**Task description**
Copy every line of the records from the one containing "sub-24 m fragments." down to the one containing "road 2 (motorway): [(138,0),(376,110)]", and reproduce each unchanged.

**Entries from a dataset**
>>>

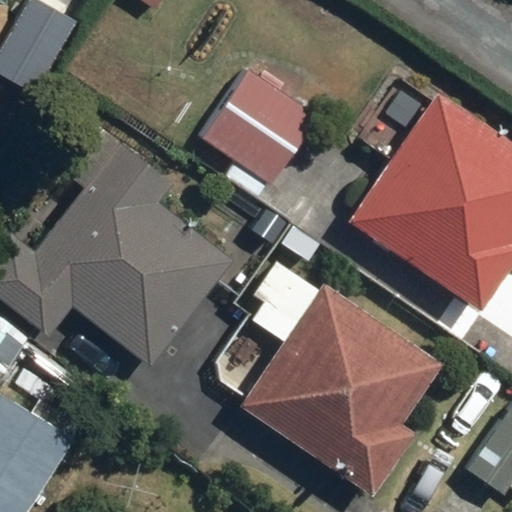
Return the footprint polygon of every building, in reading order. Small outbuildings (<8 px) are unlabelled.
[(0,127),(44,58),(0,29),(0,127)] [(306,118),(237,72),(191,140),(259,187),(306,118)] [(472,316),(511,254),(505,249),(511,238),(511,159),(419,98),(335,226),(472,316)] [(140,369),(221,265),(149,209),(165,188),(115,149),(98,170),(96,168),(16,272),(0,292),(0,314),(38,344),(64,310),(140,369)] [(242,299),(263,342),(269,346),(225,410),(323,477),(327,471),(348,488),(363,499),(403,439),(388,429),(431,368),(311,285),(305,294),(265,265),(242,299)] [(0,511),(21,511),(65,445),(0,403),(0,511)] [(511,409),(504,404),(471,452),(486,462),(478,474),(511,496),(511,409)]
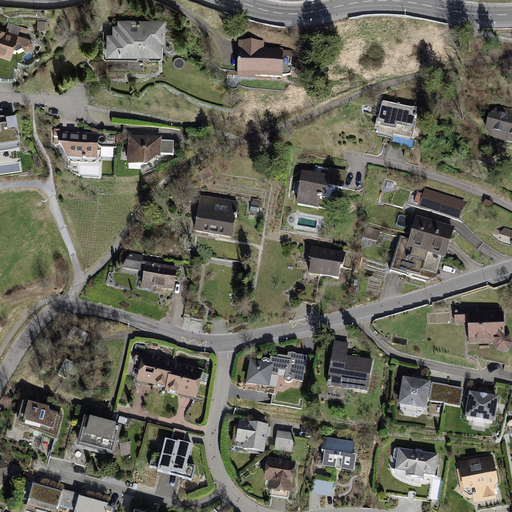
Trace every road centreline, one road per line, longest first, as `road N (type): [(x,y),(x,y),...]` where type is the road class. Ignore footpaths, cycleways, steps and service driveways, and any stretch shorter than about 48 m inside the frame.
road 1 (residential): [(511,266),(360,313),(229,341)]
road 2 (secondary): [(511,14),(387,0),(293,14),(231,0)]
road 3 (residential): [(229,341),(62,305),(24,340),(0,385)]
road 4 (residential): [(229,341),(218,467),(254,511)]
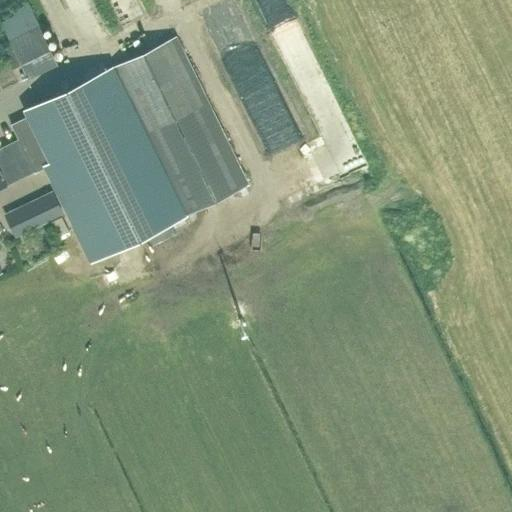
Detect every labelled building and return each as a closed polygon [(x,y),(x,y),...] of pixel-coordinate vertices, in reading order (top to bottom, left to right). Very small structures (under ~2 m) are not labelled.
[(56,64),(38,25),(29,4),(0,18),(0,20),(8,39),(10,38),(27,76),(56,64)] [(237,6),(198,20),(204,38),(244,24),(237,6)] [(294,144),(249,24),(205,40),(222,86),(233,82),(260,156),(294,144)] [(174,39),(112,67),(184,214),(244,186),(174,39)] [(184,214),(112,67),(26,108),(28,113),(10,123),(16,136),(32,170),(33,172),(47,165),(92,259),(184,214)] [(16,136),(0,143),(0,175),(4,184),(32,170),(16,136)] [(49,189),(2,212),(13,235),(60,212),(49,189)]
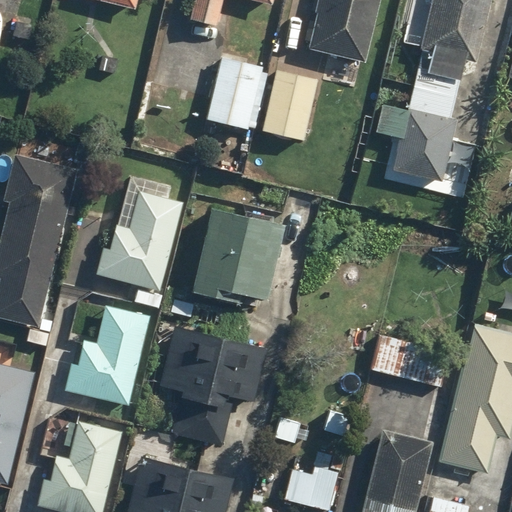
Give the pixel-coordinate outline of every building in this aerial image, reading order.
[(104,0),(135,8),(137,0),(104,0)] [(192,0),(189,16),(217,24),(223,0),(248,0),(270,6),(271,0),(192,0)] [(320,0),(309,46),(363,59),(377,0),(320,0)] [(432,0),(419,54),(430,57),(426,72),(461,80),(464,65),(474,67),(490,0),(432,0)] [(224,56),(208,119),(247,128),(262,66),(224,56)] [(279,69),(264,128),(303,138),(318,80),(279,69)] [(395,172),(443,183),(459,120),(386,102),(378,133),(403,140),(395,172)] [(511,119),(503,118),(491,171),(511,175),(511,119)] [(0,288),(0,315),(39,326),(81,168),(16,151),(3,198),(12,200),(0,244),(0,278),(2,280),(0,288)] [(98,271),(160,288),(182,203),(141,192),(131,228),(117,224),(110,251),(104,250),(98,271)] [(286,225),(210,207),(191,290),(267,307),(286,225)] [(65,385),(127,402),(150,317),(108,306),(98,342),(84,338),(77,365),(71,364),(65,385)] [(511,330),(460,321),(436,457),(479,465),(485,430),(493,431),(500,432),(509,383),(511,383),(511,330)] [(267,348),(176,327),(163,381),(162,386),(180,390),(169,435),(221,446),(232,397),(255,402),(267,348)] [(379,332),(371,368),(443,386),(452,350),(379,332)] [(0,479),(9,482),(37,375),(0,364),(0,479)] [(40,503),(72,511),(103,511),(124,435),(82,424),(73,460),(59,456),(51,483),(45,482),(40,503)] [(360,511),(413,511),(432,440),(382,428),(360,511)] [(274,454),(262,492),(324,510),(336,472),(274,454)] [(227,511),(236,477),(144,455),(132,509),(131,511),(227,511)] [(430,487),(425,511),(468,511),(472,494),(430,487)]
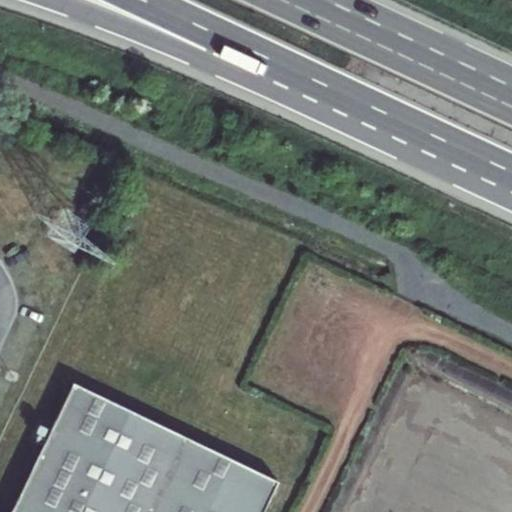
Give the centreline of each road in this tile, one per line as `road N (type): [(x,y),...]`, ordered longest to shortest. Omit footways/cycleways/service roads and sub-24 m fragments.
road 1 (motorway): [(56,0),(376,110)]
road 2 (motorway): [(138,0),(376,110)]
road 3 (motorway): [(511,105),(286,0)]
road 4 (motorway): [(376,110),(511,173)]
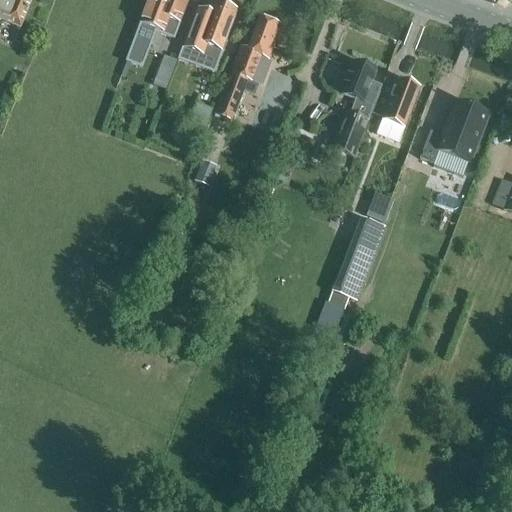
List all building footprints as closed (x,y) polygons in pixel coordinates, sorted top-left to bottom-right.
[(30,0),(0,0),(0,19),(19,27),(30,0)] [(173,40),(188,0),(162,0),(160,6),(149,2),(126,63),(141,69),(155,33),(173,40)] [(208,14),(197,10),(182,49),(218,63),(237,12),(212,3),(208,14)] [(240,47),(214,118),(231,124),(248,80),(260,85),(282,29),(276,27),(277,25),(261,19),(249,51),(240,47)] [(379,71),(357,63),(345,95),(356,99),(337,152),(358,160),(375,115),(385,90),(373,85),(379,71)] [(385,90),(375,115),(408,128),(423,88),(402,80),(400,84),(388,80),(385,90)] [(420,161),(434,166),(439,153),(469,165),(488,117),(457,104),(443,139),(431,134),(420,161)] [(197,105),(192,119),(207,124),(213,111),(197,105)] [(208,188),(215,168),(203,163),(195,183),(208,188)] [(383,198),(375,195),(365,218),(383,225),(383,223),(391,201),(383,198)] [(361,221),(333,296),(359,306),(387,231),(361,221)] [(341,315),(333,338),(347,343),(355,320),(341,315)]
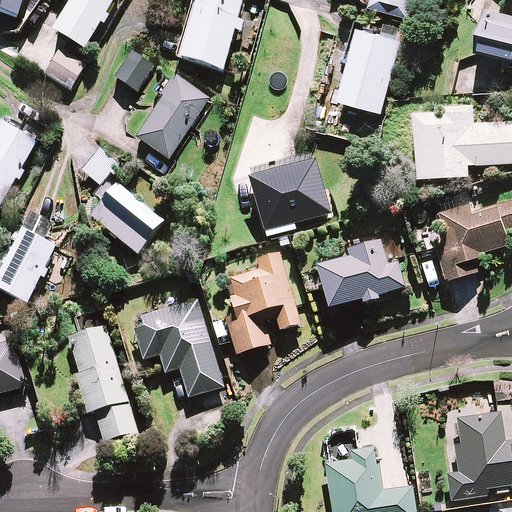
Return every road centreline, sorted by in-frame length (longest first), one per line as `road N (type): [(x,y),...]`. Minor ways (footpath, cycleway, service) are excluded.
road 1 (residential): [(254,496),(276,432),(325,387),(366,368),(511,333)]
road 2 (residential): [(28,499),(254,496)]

<<<
>>>

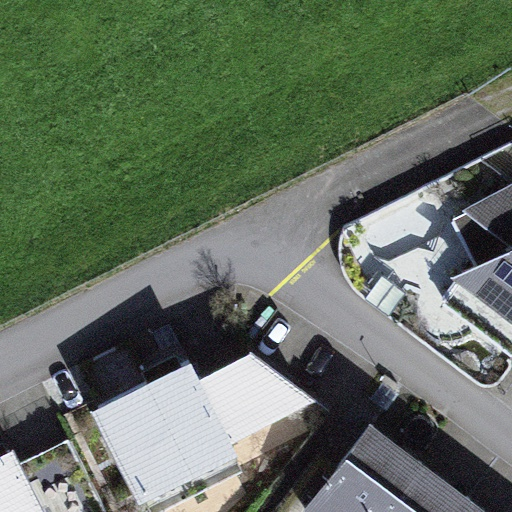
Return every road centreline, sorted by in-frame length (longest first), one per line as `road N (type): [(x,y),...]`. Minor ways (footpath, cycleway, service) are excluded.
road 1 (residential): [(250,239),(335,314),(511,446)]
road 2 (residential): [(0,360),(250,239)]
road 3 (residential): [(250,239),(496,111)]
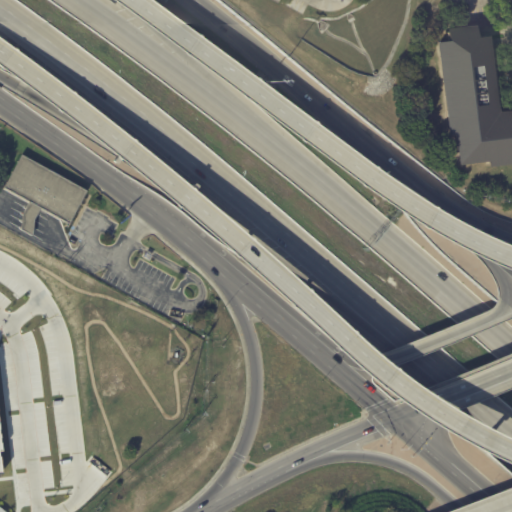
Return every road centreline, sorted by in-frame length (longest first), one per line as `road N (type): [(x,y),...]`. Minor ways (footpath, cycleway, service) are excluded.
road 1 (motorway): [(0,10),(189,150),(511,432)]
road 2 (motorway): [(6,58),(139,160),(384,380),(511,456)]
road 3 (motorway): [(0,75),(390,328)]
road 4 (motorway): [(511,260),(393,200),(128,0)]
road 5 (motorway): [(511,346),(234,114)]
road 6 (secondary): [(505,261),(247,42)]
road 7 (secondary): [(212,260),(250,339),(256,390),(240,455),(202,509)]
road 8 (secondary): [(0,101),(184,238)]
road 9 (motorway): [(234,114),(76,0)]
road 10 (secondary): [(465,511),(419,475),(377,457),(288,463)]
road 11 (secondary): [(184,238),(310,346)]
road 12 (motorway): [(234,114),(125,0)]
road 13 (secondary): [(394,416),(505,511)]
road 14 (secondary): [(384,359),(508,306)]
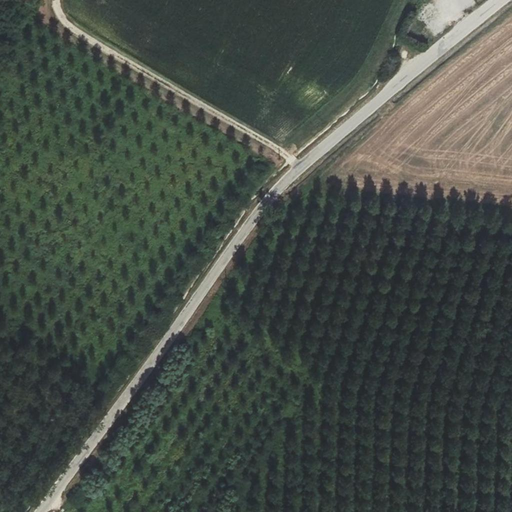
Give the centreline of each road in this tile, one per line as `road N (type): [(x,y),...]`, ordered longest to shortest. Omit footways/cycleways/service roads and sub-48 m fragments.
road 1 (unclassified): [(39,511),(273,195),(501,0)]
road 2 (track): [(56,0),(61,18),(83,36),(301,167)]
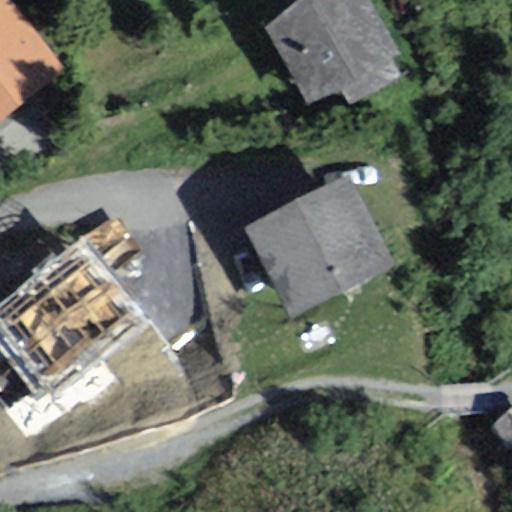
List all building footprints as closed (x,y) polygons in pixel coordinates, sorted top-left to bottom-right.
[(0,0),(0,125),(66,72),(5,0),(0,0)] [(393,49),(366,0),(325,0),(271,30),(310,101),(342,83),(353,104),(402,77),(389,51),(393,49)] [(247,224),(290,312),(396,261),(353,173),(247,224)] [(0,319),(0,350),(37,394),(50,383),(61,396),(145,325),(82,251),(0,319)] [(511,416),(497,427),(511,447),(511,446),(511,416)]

<<<
>>>

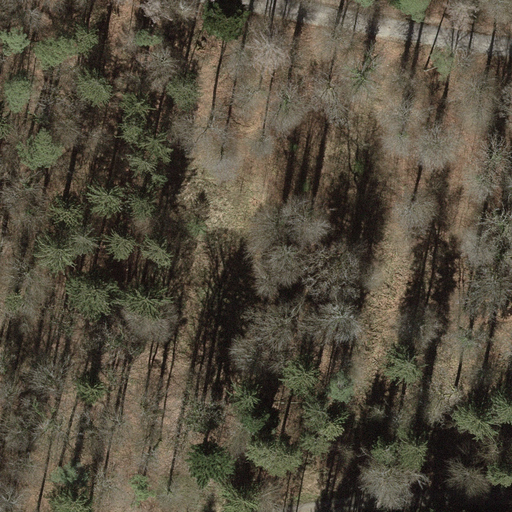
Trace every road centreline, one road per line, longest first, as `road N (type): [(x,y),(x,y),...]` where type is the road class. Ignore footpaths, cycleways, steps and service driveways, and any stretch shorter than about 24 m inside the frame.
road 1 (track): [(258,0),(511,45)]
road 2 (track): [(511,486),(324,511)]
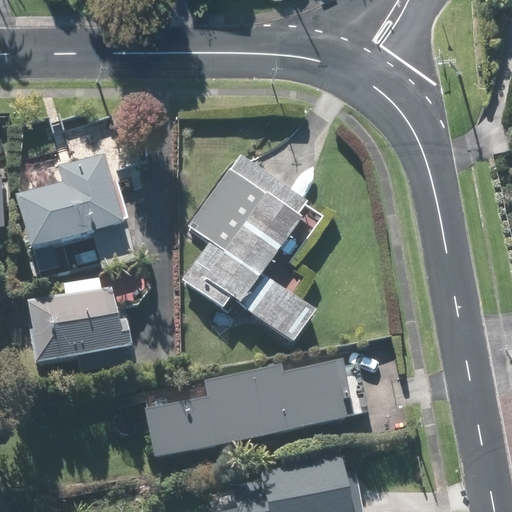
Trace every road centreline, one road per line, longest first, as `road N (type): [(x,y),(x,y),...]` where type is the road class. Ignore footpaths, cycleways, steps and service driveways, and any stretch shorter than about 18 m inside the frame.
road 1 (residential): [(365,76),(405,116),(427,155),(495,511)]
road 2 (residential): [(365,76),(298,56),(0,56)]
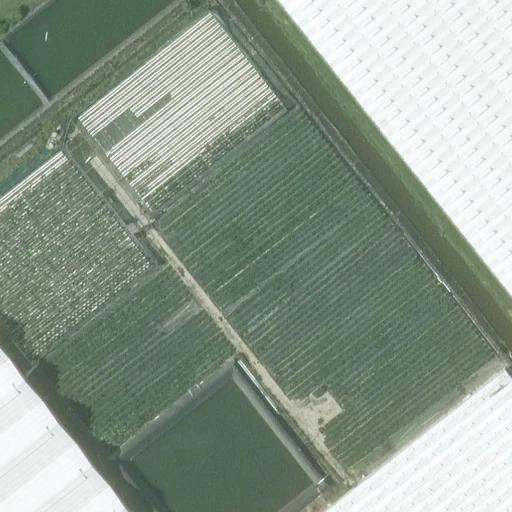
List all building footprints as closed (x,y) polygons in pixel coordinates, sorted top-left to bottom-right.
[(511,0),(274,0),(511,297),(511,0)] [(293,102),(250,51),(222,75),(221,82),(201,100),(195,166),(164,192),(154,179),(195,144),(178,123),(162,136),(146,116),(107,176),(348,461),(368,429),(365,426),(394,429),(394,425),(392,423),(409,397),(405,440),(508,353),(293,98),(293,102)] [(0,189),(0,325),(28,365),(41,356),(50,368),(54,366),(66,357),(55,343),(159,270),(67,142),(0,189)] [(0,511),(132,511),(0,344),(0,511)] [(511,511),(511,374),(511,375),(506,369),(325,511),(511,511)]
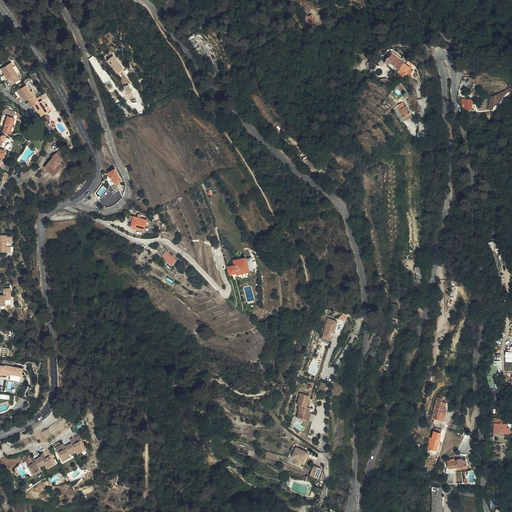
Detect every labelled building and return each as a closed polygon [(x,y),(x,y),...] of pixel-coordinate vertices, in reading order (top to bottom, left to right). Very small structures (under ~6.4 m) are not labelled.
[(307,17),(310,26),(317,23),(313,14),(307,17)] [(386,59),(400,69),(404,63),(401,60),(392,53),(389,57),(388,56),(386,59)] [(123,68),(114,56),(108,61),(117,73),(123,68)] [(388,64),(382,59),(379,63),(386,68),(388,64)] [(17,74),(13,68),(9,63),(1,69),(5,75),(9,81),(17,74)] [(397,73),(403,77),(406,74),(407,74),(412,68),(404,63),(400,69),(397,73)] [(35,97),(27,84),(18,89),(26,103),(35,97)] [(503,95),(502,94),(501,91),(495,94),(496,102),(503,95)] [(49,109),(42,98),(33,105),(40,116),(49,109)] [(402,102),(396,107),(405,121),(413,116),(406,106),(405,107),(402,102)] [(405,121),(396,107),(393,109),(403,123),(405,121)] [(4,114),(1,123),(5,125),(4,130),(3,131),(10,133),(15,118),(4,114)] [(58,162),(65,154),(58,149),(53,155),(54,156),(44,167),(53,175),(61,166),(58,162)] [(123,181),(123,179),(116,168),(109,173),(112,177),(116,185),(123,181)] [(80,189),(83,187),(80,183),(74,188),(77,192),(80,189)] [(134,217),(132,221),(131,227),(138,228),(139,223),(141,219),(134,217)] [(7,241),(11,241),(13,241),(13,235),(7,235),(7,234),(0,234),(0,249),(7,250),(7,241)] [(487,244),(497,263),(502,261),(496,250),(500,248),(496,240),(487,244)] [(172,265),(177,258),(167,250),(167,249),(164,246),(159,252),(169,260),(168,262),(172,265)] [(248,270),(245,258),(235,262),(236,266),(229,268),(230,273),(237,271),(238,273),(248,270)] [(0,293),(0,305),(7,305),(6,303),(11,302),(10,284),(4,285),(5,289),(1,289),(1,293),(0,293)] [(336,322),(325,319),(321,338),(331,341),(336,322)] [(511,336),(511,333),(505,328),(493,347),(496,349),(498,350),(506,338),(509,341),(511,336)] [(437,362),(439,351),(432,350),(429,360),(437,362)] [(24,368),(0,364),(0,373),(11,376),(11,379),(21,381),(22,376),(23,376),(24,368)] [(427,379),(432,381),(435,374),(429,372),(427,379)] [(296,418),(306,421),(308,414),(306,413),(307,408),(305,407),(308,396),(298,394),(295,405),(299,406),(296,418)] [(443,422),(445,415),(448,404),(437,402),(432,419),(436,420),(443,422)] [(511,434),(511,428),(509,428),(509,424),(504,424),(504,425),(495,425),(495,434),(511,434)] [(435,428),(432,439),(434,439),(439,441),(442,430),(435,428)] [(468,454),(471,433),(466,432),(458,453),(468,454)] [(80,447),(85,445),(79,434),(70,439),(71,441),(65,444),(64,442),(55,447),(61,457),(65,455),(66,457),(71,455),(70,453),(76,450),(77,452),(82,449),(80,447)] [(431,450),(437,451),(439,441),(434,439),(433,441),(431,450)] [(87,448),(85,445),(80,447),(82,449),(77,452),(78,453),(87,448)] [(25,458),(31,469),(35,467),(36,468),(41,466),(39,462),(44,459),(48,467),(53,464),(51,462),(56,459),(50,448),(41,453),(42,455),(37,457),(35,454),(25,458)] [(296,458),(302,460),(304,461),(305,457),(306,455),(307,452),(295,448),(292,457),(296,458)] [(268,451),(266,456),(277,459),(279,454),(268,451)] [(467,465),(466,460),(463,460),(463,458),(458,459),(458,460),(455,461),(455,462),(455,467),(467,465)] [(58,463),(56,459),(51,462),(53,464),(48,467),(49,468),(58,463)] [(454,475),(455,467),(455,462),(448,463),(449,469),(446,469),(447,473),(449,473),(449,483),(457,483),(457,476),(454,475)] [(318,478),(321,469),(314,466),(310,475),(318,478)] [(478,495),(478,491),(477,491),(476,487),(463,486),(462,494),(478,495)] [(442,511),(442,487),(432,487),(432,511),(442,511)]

<<<

**The solution**
Give the centreline of each road in this tile, one per line as `road N (type): [(x,y),...]`, ordered longest to shortest. Omit footways/cycleways/service roads and sub-24 m fragments.
road 1 (motorway): [(56,0),(376,110)]
road 2 (motorway): [(138,0),(376,110)]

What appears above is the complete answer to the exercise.